== Data under study ==

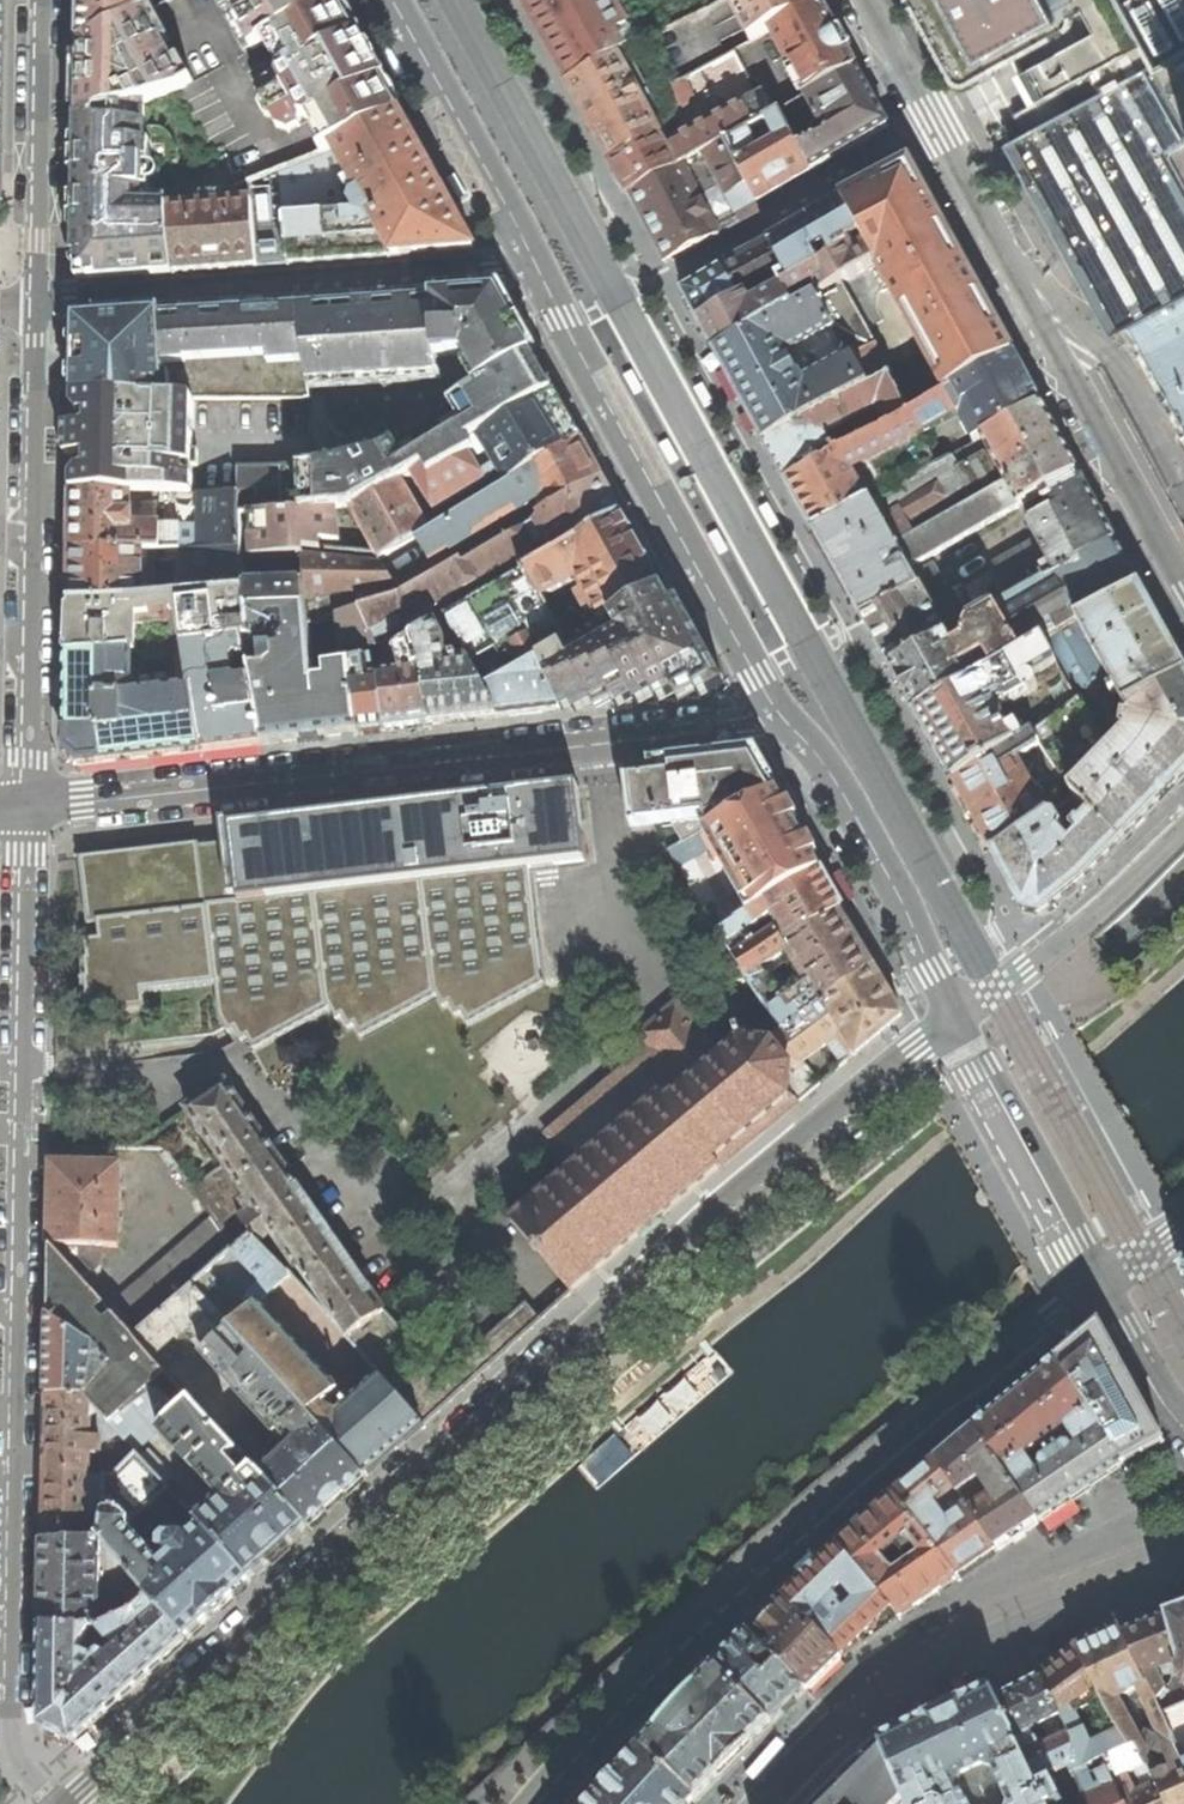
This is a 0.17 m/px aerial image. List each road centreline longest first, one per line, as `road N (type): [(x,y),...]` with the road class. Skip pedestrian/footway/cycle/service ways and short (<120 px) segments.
road 1 (tertiary): [(959,1026),(530,1387),(72,1803)]
road 2 (residential): [(52,1803),(13,1753),(8,1720),(33,806)]
road 3 (residential): [(541,1803),(819,1521),(1108,1286)]
road 4 (residential): [(786,723),(33,806)]
road 5 (residential): [(1183,585),(866,0)]
road 6 (tertiary): [(786,723),(536,267)]
road 7 (residential): [(33,806),(43,304)]
road 8 (residential): [(43,304),(536,267)]
road 9 (tertiary): [(959,1026),(847,802),(786,723)]
road 10 (residential): [(43,304),(45,0)]
road 11 (tertiary): [(536,267),(391,0)]
road 12 (residential): [(1108,1286),(959,1026)]
road 13 (residential): [(959,1026),(1183,830)]
road 14 (residential): [(1183,1410),(1108,1286)]

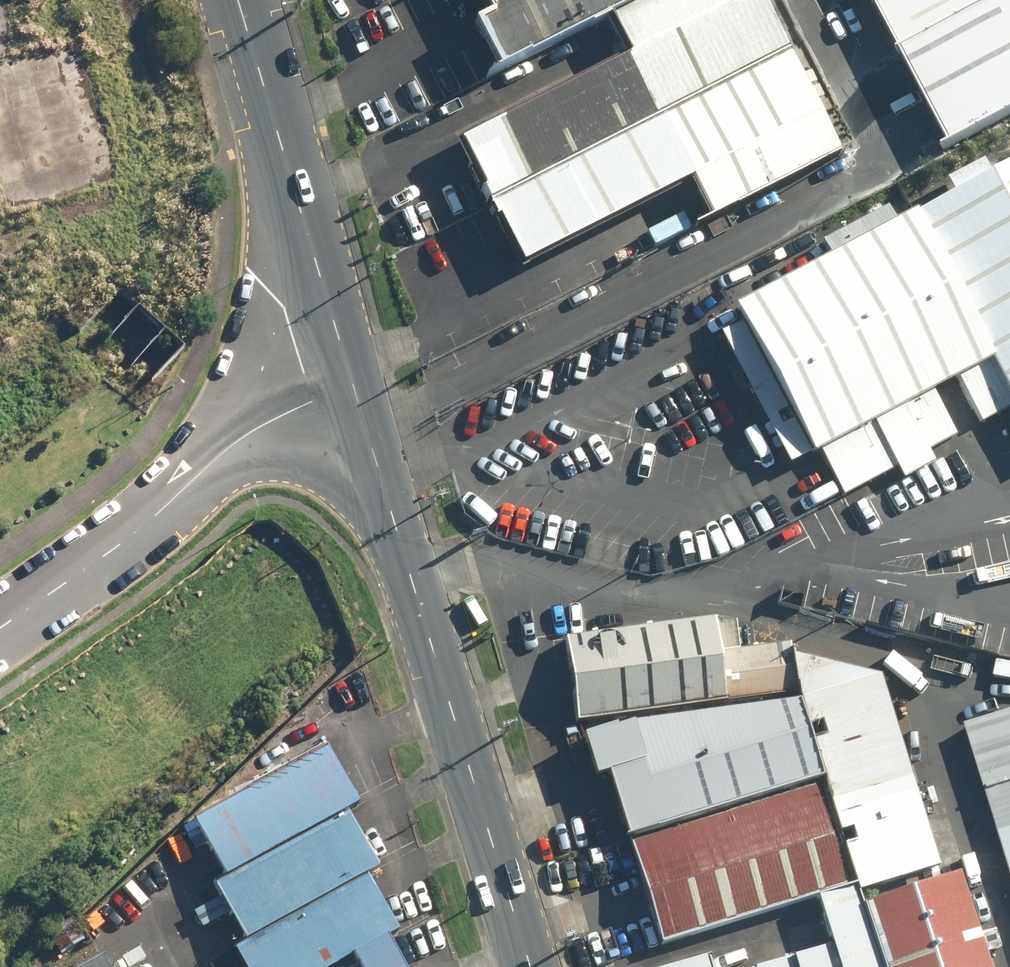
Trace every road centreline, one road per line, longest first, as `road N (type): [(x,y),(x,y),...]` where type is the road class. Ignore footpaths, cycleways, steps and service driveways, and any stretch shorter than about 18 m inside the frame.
road 1 (secondary): [(532,966),(348,376)]
road 2 (secondary): [(0,630),(239,441),(348,376)]
road 3 (tertiary): [(348,376),(238,0)]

===

[Exercise description]:
Your copy should be the entries retyped exactly, with no images in it.

[Exercise output]:
This is a 0.17 m/px aerial image. List each road centreline longest first, one per line, as `road N (type): [(x,y),...]` with the road class. Skip pedestrian/footway/cycle/service ways and short (<120 px) segments.
road 1 (tertiary): [(959,1026),(530,1387),(72,1803)]
road 2 (residential): [(52,1803),(13,1753),(8,1720),(33,806)]
road 3 (residential): [(541,1803),(819,1521),(1108,1286)]
road 4 (residential): [(786,723),(33,806)]
road 5 (residential): [(1183,585),(866,0)]
road 6 (tertiary): [(786,723),(536,267)]
road 7 (residential): [(33,806),(43,304)]
road 8 (residential): [(43,304),(536,267)]
road 9 (tertiary): [(959,1026),(847,802),(786,723)]
road 10 (residential): [(43,304),(45,0)]
road 11 (tertiary): [(536,267),(391,0)]
road 12 (residential): [(1108,1286),(959,1026)]
road 13 (residential): [(959,1026),(1183,830)]
road 14 (residential): [(1183,1410),(1108,1286)]

Trace every road centreline, one road per line, longest first, as `road N (type): [(x,y),(x,y),...]` where type is the road class. Ignore footpaths, cycleways, steps and service driveways, and any stretch shorter than about 18 m inside the frame.
road 1 (secondary): [(532,966),(348,376)]
road 2 (secondary): [(0,630),(239,441),(348,376)]
road 3 (tertiary): [(348,376),(238,0)]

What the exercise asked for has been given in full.